→ RECORDS SHOWN:
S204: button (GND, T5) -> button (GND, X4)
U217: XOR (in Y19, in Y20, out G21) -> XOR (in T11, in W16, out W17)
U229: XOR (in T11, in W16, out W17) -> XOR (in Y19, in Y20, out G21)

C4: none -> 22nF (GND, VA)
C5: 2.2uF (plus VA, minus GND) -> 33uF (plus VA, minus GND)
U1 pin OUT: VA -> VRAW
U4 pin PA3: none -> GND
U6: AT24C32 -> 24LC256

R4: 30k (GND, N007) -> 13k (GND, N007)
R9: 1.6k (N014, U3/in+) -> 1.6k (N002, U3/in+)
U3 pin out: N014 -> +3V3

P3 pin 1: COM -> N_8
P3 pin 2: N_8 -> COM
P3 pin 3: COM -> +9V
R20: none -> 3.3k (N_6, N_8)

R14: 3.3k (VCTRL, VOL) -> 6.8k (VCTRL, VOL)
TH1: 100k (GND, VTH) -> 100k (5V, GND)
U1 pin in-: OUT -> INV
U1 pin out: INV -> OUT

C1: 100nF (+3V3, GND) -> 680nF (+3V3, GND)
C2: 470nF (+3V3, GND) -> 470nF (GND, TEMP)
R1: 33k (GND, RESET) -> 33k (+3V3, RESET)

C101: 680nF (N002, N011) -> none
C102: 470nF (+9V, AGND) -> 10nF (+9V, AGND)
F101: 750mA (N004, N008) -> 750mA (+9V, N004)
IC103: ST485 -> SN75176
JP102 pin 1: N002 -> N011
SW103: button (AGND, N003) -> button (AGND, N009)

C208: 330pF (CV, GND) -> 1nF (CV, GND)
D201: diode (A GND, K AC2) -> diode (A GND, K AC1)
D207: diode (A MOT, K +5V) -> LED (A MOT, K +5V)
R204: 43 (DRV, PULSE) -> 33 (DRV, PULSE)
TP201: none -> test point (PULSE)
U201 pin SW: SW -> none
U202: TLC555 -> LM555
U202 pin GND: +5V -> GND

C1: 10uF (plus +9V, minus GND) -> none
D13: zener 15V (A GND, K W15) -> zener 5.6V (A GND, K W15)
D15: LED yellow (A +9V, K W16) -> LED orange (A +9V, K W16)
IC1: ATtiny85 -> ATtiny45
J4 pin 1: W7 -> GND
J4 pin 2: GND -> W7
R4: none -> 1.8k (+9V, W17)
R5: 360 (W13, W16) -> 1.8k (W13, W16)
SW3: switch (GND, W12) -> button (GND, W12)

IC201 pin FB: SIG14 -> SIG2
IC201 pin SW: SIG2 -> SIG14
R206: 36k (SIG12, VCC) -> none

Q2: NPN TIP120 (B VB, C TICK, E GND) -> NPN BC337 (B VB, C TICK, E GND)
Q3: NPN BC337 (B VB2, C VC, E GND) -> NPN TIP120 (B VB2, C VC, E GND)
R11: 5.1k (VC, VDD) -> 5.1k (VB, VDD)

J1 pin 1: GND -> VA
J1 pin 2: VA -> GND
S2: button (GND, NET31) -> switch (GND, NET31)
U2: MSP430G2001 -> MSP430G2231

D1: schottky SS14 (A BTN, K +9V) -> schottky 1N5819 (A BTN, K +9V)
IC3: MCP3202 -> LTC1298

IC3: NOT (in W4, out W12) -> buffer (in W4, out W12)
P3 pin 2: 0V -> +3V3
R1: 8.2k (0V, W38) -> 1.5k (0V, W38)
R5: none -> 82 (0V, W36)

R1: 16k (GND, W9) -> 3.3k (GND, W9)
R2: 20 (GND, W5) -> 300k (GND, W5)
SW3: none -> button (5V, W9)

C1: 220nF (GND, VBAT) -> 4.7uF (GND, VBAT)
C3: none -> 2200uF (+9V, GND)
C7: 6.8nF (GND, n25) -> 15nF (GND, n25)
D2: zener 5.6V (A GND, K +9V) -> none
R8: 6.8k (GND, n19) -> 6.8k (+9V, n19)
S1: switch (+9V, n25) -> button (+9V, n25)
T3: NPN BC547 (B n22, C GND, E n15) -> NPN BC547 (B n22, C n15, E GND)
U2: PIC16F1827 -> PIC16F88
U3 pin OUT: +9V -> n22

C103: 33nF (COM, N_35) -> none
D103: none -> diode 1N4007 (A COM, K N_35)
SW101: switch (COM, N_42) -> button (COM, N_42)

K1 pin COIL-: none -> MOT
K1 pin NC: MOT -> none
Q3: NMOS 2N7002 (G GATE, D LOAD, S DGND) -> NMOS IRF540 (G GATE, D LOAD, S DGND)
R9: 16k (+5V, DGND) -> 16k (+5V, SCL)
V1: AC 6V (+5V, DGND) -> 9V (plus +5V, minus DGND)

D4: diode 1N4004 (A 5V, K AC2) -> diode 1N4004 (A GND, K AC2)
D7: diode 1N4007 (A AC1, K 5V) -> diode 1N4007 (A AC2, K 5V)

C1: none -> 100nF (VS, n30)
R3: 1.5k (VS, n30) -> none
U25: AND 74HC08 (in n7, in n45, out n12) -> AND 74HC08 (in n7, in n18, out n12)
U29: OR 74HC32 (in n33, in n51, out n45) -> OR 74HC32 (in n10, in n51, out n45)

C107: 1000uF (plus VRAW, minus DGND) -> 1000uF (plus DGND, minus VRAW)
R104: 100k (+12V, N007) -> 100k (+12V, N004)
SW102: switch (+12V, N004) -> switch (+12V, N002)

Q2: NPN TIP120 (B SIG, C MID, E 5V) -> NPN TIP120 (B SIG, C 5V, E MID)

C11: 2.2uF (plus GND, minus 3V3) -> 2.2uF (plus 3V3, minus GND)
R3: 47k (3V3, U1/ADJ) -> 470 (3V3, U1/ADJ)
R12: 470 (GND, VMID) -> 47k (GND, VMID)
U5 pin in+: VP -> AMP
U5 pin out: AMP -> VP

→ PROMPT:
Quote the data above from the line containing "R204: 43 (DRV, PULSE) -> 33 (DRV, PULSE)" to the line containing "D13: zener 15V", inclusive, and stop.

→ ANSWER TO THE PROBLEM:
R204: 43 (DRV, PULSE) -> 33 (DRV, PULSE)
TP201: none -> test point (PULSE)
U201 pin SW: SW -> none
U202: TLC555 -> LM555
U202 pin GND: +5V -> GND

C1: 10uF (plus +9V, minus GND) -> none
D13: zener 15V (A GND, K W15) -> zener 5.6V (A GND, K W15)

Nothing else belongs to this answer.